--- WORK TASK ---
Give back an exact copy of the entries beneath, minus the pictures.

Start of Block

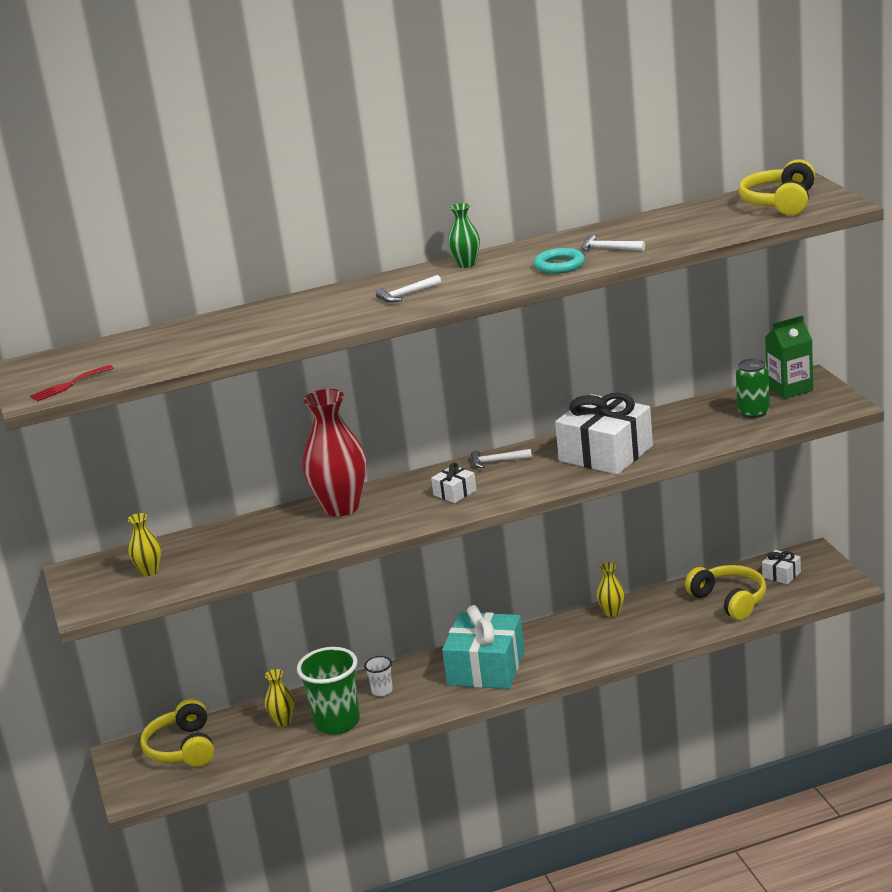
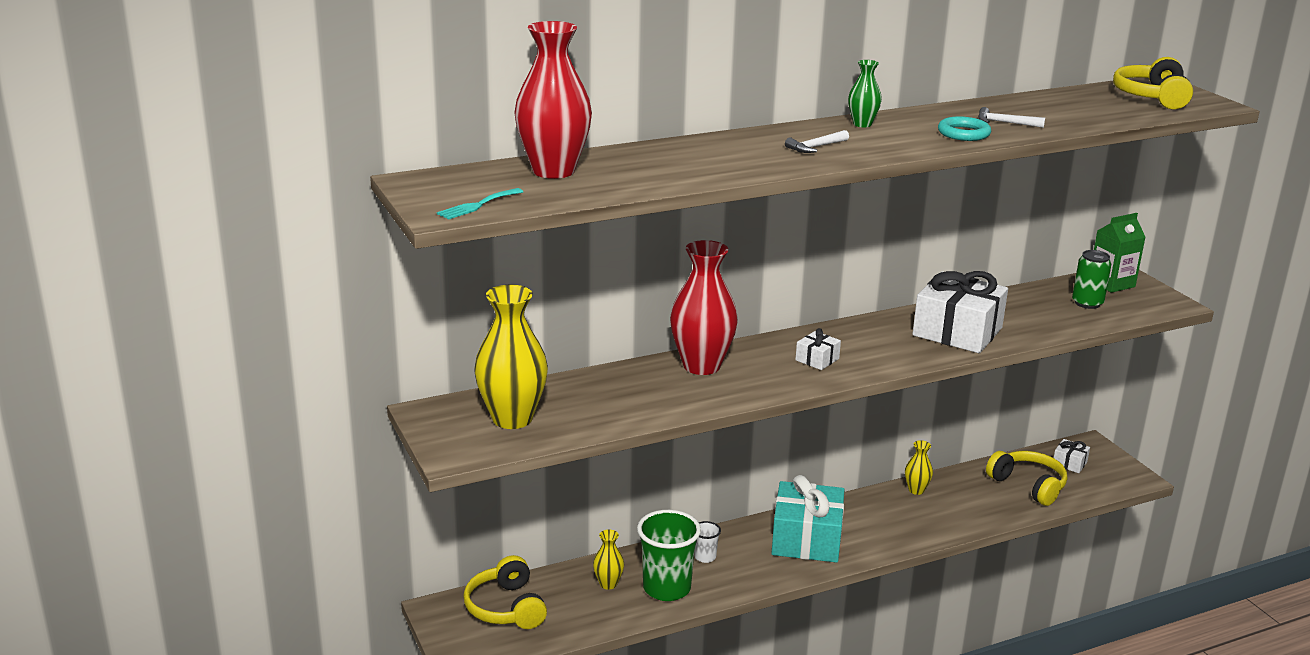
camera: 10 degrees left, 0 degrees up
red fork [30,365,114,401] -> turquoise fork [437,188,523,220]
yellow vase [128,513,161,576] -> yellow vase [474,285,548,429], size x2.07
white hammer [471,449,532,468] -> none
none -> red vase [514,21,592,179]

End of Block

--- SOLUTION TO THIS TASK ---
camera: 10 degrees left, 0 degrees up
red fork [30,365,114,401] -> turquoise fork [437,188,523,220]
yellow vase [128,513,161,576] -> yellow vase [474,285,548,429], size x2.07
white hammer [471,449,532,468] -> none
none -> red vase [514,21,592,179]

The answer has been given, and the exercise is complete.